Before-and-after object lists
⟨

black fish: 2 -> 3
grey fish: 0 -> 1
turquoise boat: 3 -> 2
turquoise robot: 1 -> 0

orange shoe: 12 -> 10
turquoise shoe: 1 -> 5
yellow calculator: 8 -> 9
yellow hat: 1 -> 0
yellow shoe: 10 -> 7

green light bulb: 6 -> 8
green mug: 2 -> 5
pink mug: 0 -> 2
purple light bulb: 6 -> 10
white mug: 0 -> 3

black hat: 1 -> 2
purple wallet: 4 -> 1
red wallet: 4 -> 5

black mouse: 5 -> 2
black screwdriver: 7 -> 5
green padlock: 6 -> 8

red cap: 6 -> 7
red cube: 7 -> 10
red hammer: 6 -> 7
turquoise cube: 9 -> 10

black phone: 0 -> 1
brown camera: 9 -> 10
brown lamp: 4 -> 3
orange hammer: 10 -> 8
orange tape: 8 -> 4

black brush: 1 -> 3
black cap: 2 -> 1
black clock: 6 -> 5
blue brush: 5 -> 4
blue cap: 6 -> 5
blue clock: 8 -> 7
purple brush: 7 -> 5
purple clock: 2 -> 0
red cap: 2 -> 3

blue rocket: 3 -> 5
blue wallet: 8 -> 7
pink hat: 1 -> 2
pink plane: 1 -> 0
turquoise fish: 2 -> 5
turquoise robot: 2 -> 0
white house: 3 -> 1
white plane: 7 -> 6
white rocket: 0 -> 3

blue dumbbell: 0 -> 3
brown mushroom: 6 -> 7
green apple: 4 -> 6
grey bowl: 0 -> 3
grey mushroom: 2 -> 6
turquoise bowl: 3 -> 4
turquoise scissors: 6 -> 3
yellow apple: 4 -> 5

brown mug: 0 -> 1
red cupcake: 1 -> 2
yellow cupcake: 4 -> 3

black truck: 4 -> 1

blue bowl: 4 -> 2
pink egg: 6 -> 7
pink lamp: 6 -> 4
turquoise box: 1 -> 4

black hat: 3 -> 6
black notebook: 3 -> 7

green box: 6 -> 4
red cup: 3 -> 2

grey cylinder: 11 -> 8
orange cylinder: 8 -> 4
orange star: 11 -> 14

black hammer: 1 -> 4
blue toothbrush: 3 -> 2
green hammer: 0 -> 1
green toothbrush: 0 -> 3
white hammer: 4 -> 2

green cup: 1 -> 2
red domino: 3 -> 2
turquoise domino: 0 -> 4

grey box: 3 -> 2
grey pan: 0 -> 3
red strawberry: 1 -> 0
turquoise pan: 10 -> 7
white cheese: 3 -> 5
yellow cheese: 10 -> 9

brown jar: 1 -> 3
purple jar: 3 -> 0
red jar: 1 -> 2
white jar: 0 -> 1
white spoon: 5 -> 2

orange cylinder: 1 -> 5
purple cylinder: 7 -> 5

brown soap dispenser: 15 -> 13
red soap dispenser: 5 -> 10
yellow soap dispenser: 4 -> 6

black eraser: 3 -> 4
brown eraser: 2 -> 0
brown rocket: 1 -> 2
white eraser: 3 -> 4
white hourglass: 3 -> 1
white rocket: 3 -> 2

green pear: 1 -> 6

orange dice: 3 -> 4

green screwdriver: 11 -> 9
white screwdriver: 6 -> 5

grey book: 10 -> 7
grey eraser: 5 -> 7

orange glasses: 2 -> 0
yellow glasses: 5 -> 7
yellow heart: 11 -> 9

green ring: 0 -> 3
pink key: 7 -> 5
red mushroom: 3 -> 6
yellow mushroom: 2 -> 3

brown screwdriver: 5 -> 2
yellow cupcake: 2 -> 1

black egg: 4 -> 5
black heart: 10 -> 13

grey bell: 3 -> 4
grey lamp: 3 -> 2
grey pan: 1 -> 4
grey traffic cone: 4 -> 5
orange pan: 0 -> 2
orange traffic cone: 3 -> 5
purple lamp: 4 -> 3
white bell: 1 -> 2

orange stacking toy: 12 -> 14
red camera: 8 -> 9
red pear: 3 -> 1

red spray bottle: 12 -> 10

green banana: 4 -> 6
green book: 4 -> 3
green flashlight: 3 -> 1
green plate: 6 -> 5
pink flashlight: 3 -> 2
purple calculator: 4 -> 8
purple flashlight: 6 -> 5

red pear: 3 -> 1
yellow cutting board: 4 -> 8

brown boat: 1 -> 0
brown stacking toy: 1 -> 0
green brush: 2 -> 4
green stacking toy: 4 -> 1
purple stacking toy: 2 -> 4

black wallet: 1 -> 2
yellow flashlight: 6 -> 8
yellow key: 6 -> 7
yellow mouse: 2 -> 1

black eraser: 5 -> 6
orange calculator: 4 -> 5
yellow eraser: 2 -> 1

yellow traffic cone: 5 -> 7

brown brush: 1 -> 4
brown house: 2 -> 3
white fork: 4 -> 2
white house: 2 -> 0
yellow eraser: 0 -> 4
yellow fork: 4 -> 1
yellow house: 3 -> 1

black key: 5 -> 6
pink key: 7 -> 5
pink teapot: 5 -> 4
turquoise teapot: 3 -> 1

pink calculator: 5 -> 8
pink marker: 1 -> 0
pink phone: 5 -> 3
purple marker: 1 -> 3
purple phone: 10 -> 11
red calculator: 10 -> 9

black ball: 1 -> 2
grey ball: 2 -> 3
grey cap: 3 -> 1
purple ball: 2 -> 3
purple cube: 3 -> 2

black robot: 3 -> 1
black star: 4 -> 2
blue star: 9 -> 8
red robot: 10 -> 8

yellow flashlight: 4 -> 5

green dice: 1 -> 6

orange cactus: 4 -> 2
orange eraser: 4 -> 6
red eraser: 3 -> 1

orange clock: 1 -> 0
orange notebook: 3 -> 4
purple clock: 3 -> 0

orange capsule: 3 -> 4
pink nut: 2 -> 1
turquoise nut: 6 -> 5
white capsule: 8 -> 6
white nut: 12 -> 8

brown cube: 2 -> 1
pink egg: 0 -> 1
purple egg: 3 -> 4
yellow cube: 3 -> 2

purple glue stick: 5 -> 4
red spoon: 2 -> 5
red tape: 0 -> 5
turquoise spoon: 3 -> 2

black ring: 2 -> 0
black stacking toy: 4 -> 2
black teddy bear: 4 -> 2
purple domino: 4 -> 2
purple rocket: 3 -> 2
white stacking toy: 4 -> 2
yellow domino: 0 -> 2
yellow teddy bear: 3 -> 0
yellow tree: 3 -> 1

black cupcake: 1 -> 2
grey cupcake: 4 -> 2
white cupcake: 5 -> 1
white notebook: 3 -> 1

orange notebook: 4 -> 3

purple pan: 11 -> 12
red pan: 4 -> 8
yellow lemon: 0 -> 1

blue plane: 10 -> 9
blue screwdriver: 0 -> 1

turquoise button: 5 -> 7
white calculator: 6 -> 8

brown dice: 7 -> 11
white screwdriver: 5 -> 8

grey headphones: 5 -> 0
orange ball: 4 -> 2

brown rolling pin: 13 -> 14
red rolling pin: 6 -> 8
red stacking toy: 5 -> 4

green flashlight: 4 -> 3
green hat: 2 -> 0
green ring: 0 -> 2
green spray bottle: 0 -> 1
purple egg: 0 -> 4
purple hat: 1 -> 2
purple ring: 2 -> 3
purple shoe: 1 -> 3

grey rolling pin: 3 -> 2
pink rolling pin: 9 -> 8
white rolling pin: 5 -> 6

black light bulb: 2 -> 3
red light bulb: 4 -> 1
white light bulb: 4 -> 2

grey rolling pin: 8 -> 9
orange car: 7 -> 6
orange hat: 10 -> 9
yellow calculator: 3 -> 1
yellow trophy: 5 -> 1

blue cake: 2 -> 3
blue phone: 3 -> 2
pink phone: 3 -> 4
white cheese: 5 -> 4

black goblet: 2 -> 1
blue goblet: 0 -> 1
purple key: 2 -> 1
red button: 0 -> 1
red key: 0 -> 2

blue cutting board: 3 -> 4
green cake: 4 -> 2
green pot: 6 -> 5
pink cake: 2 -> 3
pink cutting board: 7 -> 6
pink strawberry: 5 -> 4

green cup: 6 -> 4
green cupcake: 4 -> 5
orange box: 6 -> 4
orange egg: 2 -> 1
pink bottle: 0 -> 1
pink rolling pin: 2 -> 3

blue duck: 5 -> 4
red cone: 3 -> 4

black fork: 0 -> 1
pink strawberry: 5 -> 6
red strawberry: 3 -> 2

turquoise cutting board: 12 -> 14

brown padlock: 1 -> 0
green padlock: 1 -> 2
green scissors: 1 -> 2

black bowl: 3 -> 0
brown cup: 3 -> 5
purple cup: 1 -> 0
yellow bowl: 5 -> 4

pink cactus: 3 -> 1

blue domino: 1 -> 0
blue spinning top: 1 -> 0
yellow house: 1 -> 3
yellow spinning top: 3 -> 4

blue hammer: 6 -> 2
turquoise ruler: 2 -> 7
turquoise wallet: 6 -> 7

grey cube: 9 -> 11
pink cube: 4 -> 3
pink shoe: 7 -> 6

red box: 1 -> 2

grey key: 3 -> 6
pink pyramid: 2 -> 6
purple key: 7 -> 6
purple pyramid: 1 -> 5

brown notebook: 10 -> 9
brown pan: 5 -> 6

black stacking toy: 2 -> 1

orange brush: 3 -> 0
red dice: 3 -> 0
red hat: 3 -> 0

⟩

Exercise details: Check each line in the records for the word "shoe" and say how many have it, with nothing else.

Your solution: 5